Problem requirements: When a line in the records contains the string "Banane", copy that line.

[[ Data supplied open ]]

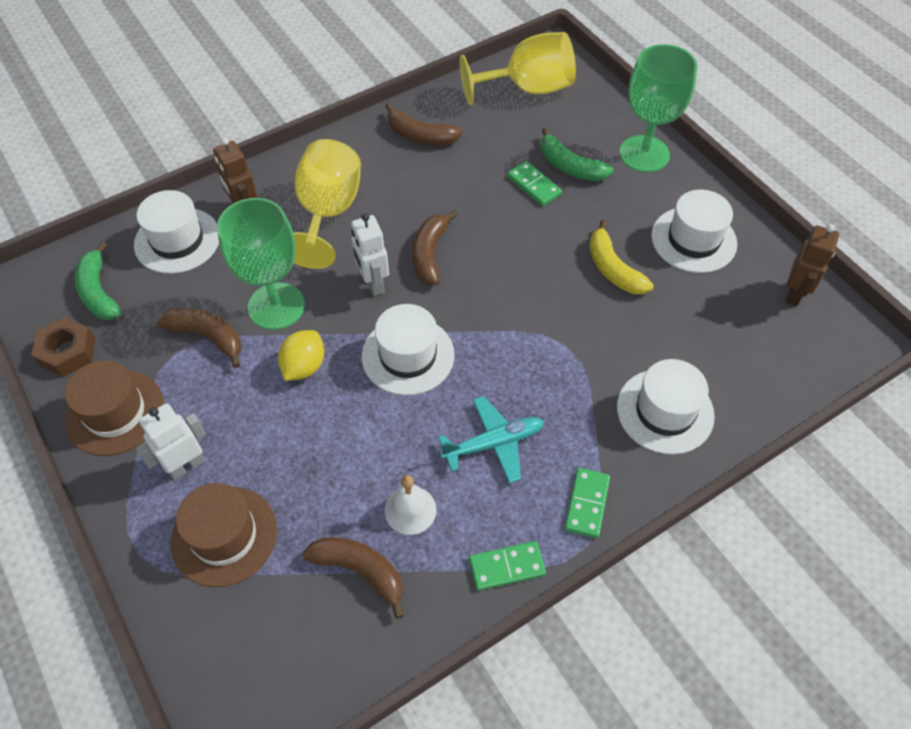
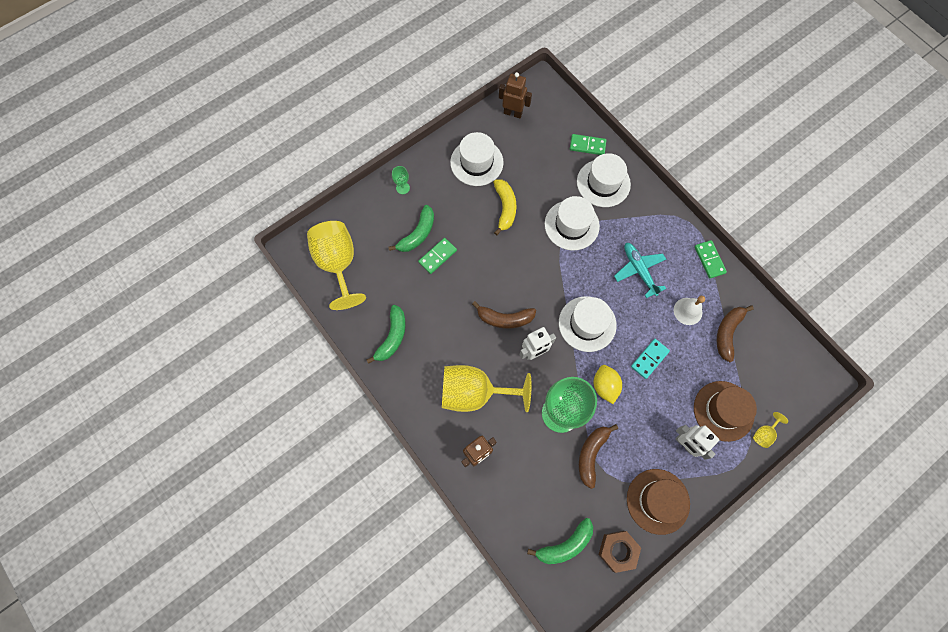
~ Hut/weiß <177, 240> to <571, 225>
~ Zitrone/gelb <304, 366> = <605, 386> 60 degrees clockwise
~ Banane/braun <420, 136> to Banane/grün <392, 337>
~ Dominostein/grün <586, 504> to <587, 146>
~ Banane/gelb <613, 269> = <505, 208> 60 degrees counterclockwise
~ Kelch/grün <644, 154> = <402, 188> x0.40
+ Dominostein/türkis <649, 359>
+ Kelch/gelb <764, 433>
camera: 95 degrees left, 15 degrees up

[[ Data supplied closed ]]

Answer area:
~ Banane/braun <420, 136> to Banane/grün <392, 337>
~ Banane/gelb <613, 269> = <505, 208> 60 degrees counterclockwise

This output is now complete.